(Collected data)

'''

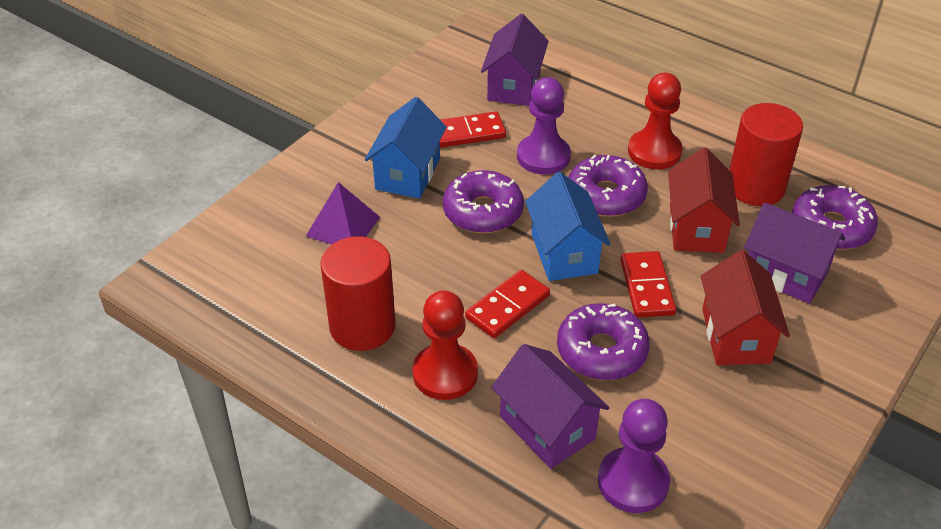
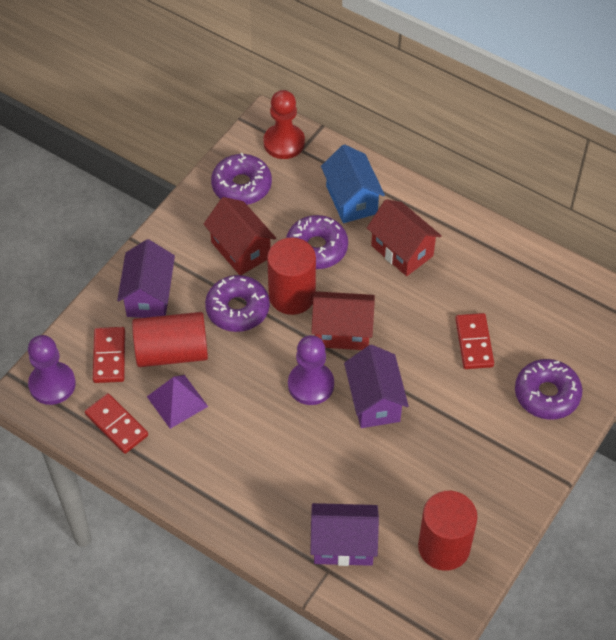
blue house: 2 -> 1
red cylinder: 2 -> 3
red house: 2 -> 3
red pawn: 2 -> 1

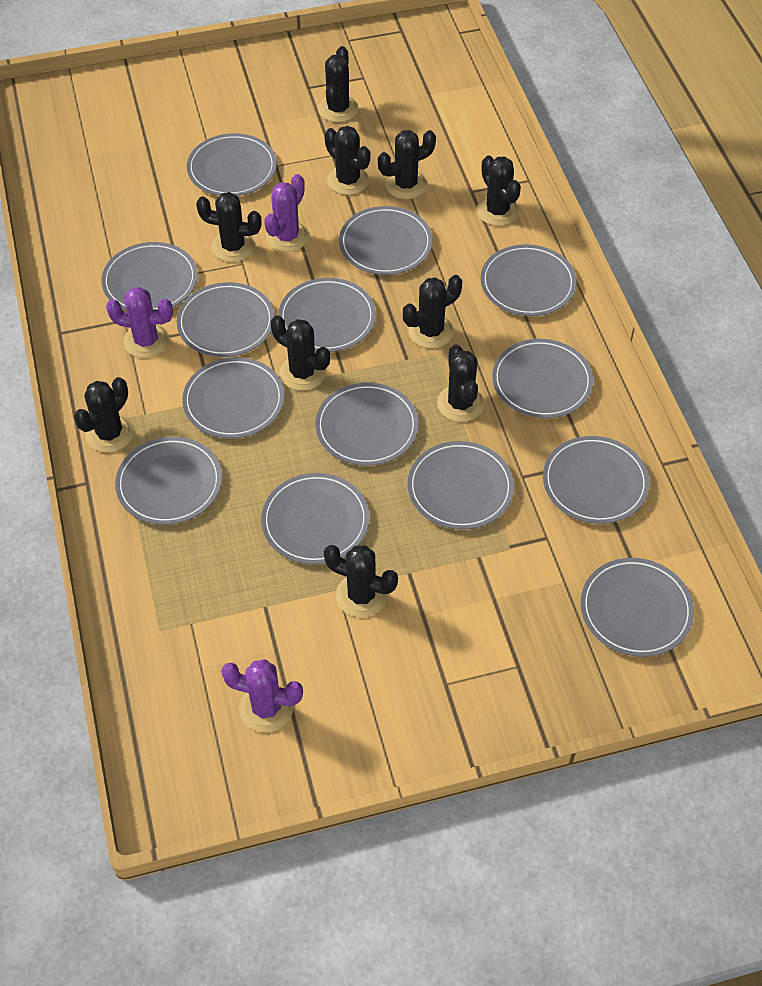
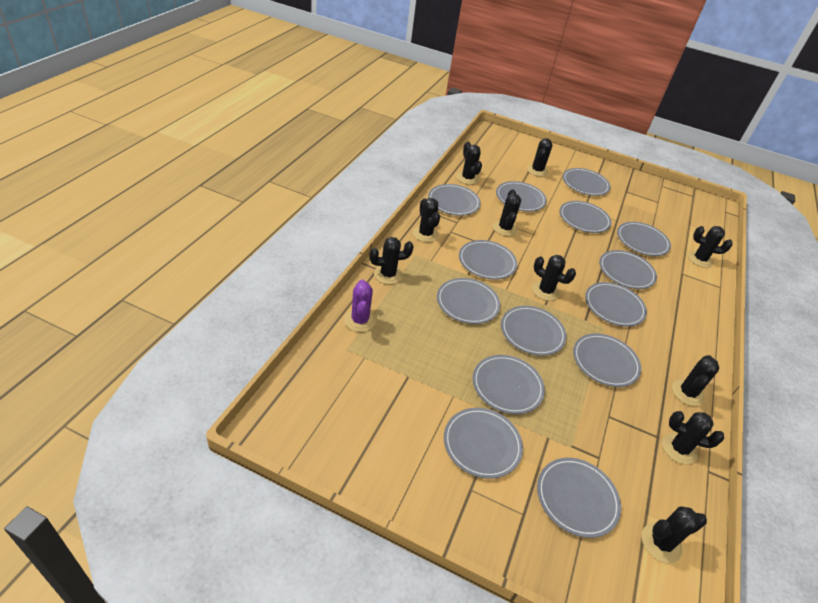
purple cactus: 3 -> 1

'''

- _Work required_: Return the data word for word without its pictures.

- _Expected answer_:
blue house: 2 -> 1
red cylinder: 2 -> 3
red house: 2 -> 3
red pawn: 2 -> 1

purple cactus: 3 -> 1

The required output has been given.